SUPPLIED RECORDS:
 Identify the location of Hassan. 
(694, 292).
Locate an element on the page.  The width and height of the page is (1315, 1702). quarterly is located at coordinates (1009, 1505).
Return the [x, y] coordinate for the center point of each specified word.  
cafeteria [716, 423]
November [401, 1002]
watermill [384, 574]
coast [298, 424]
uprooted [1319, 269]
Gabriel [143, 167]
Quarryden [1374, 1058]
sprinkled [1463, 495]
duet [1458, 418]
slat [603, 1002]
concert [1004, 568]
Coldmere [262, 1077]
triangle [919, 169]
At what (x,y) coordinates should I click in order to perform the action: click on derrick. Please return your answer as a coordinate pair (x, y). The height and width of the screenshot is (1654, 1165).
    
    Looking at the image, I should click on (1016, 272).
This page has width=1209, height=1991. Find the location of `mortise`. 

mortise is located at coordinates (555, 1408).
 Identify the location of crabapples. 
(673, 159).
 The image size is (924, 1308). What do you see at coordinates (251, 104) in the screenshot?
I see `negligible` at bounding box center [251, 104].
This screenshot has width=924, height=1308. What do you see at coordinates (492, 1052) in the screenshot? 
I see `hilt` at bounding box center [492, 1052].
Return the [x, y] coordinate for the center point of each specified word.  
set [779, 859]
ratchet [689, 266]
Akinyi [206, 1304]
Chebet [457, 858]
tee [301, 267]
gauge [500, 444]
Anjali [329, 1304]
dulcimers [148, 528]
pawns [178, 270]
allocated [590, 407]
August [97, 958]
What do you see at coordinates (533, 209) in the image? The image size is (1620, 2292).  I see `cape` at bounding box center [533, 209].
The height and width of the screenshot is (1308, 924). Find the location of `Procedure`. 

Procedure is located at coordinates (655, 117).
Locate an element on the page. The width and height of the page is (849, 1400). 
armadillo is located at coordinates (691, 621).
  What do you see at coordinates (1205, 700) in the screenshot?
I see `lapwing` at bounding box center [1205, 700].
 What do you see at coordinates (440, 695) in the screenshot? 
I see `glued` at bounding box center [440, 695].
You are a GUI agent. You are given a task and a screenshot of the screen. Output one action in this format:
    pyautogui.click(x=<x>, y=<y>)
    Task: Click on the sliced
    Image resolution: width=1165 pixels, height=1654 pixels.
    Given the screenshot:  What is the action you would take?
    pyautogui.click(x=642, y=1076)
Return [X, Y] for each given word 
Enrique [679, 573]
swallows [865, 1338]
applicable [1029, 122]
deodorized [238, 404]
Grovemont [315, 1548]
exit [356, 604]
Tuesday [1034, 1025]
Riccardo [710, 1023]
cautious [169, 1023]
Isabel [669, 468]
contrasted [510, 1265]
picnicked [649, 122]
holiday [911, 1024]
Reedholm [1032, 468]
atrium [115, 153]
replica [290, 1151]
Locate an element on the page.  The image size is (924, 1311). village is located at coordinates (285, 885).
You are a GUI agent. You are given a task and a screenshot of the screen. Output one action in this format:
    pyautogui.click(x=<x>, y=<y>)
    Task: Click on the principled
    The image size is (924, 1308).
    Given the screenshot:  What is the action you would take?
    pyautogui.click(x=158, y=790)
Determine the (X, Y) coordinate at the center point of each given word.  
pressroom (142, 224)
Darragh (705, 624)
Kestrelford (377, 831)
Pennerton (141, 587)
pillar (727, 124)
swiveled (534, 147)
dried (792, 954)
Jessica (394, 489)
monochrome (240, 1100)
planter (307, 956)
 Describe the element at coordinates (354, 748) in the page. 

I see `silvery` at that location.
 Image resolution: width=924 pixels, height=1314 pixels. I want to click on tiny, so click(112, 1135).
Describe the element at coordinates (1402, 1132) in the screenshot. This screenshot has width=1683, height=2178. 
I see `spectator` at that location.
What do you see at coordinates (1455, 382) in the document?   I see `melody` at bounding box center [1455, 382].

TASK DIRECTIONS:
Return every line of the listing above that contains the string "Describe".

SOLVED PROBLEM:
 Describe the element at coordinates (354, 748) in the page. 
Describe the element at coordinates (1402, 1132) in the screenshot. This screenshot has width=1683, height=2178. 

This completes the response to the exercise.